> **BRIEF**: The answer must consist of every line from the data that holds the string "camera".

> **STUDY MATERIAL**:
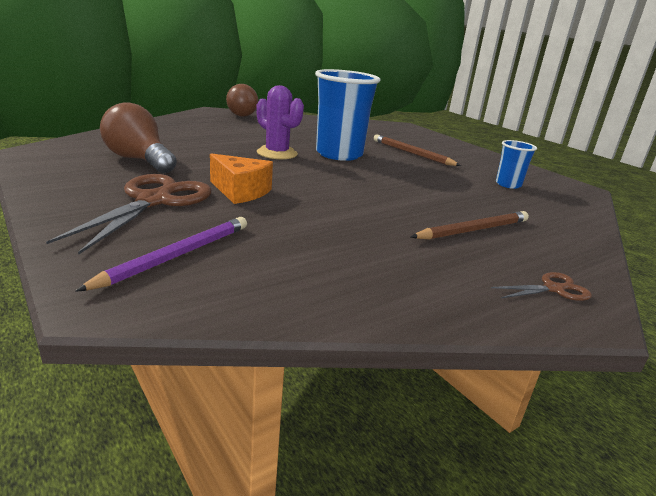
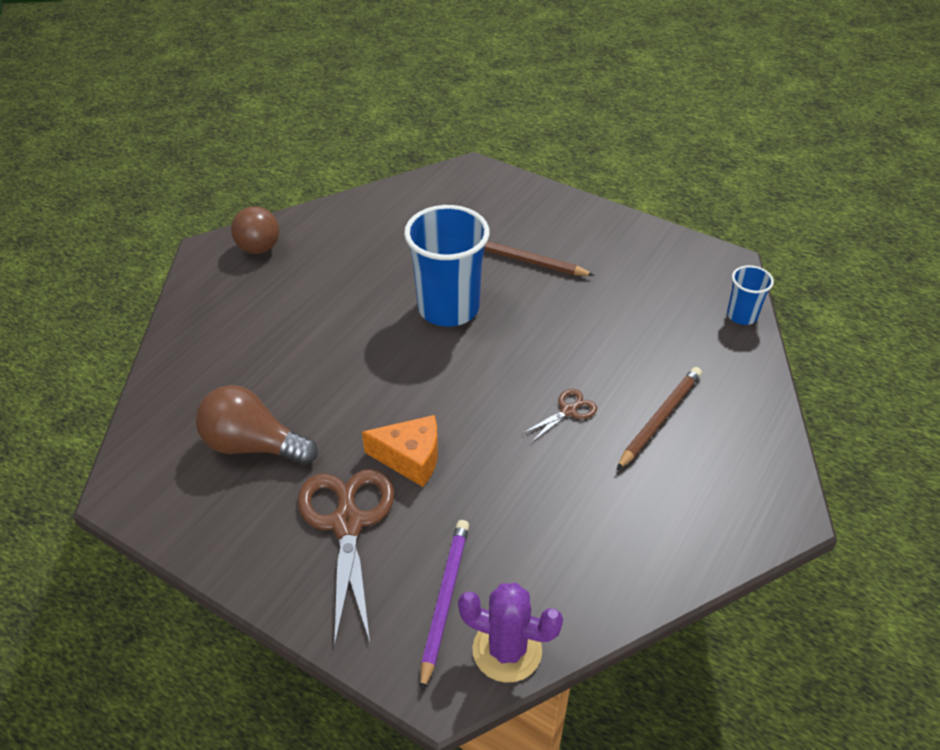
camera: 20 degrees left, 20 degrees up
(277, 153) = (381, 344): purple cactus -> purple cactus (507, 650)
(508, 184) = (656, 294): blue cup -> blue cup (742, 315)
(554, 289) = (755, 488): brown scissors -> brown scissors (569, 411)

--

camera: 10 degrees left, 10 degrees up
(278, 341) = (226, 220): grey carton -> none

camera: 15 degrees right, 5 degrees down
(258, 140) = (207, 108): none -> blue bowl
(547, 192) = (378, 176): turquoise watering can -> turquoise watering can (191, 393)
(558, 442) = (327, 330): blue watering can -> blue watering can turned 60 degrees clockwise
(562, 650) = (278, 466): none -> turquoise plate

> **PROBLEM SOLUTION**:
camera: 20 degrees left, 20 degrees up
camera: 10 degrees left, 10 degrees up
camera: 15 degrees right, 5 degrees down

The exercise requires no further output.